What the task asks:
Retype the whole listing verbatim and keep the pictures out of it.

The data:
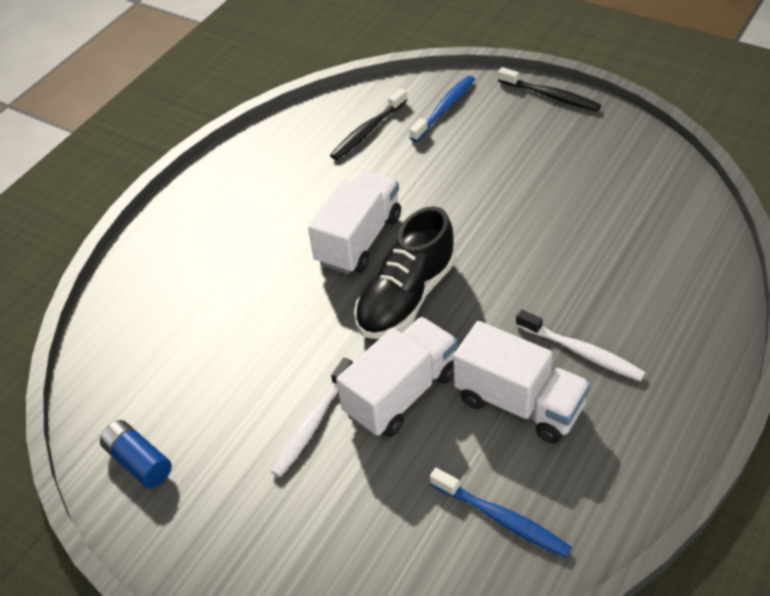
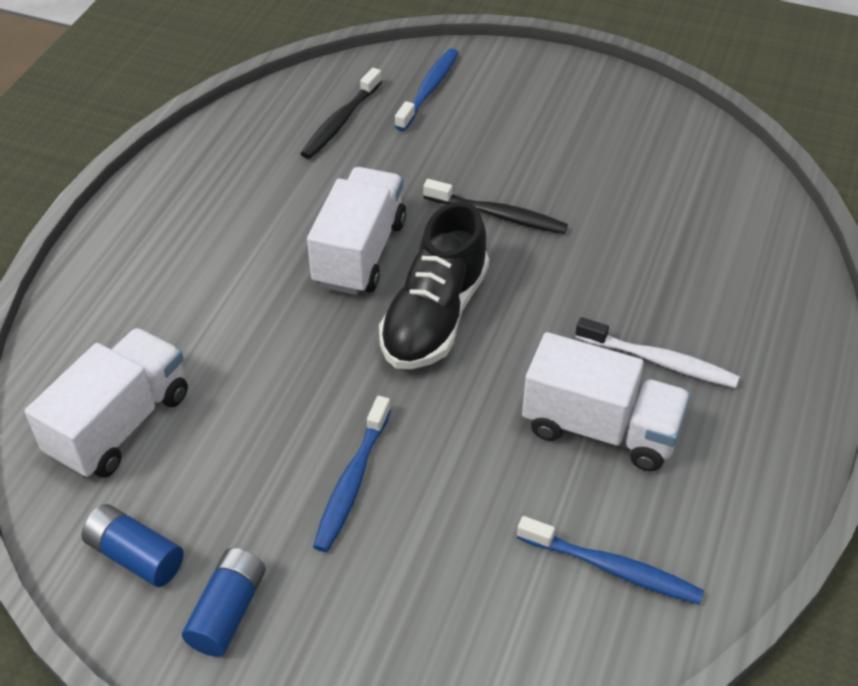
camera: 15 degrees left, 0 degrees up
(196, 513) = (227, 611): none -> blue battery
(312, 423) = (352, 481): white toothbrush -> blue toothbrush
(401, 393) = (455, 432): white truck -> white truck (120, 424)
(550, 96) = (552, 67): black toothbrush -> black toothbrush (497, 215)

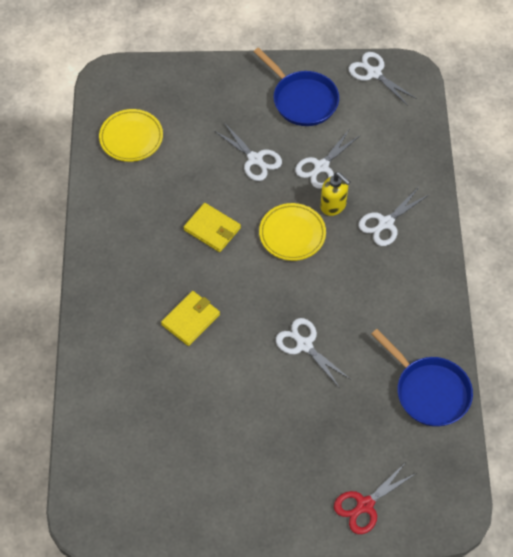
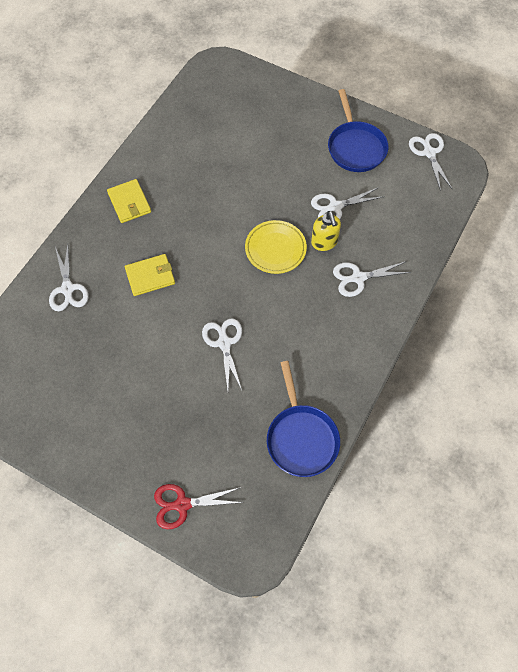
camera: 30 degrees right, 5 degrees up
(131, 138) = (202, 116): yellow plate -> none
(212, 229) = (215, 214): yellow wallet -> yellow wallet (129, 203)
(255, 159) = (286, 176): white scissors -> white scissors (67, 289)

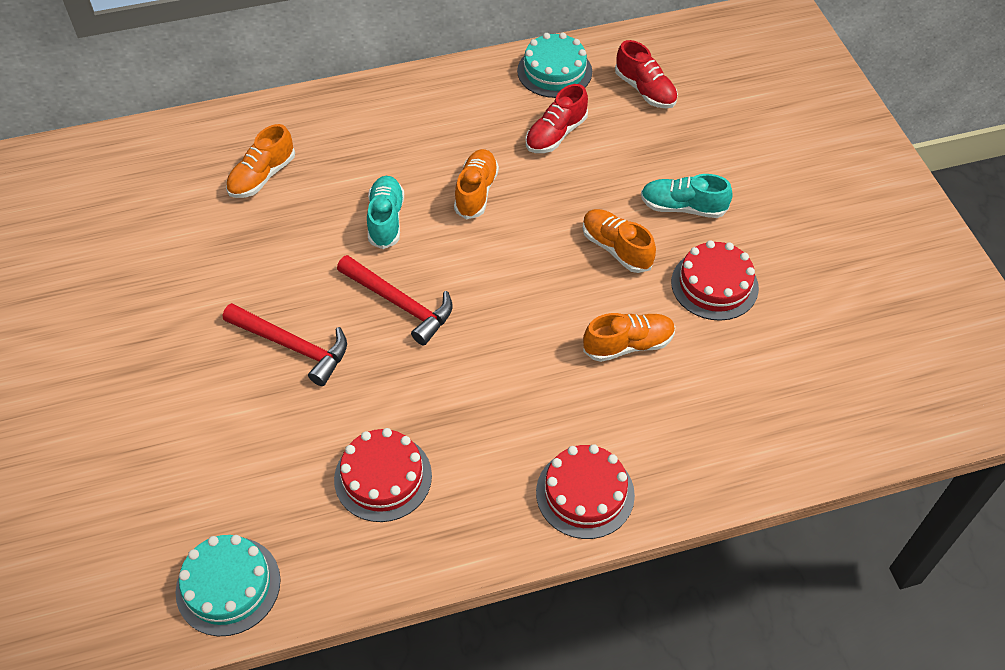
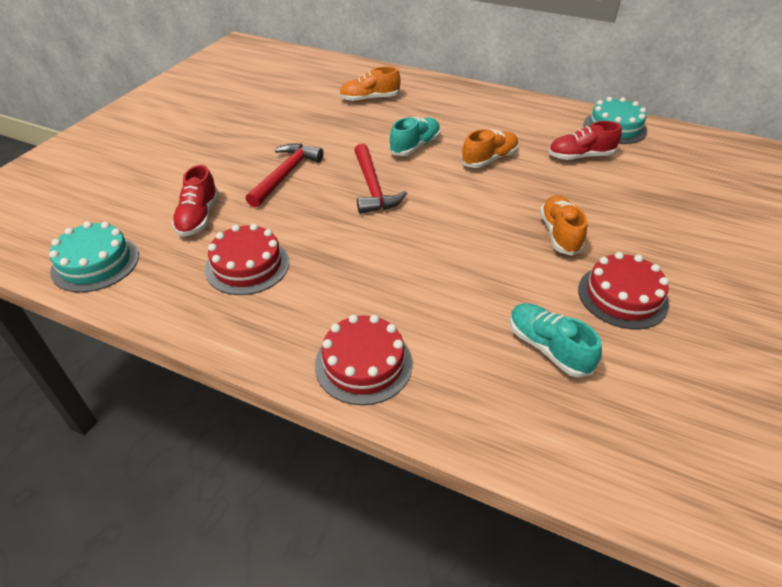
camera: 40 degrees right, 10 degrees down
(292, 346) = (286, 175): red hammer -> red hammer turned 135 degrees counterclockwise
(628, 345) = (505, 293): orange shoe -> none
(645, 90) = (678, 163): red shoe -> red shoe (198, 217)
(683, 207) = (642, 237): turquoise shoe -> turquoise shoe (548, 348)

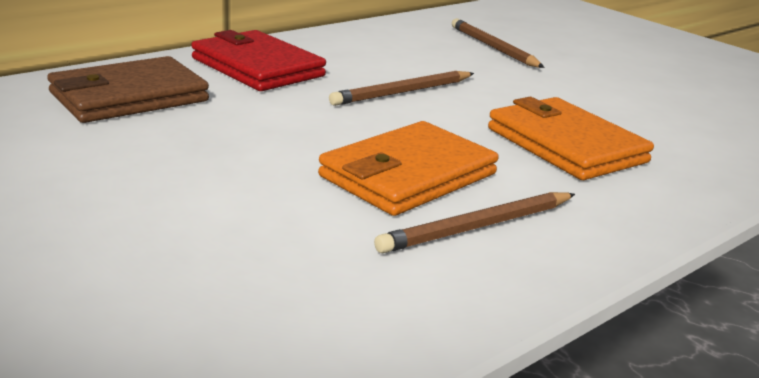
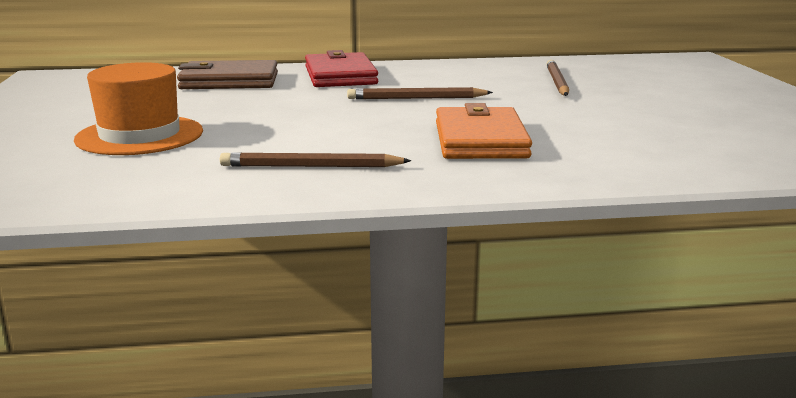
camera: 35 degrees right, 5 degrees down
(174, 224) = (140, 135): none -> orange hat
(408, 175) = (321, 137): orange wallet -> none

Written reply:
camera: 15 degrees left, 0 degrees up
(196, 513) = (227, 611): none -> blue battery
(312, 423) = (352, 481): white toothbrush -> blue toothbrush
(401, 393) = (455, 432): white truck -> white truck (120, 424)
(550, 96) = (552, 67): black toothbrush -> black toothbrush (497, 215)

camera: 30 degrees right, 5 degrees up
(131, 138) = (202, 116): yellow plate -> none
(212, 229) = (215, 214): yellow wallet -> yellow wallet (129, 203)
(255, 159) = (286, 176): white scissors -> white scissors (67, 289)

camera: 40 degrees right, 10 degrees down
(292, 346) = (286, 175): red hammer -> red hammer turned 135 degrees counterclockwise
(628, 345) = (505, 293): orange shoe -> none
(645, 90) = (678, 163): red shoe -> red shoe (198, 217)
(683, 207) = (642, 237): turquoise shoe -> turquoise shoe (548, 348)

camera: 35 degrees right, 5 degrees down
(174, 224) = (140, 135): none -> orange hat
(408, 175) = (321, 137): orange wallet -> none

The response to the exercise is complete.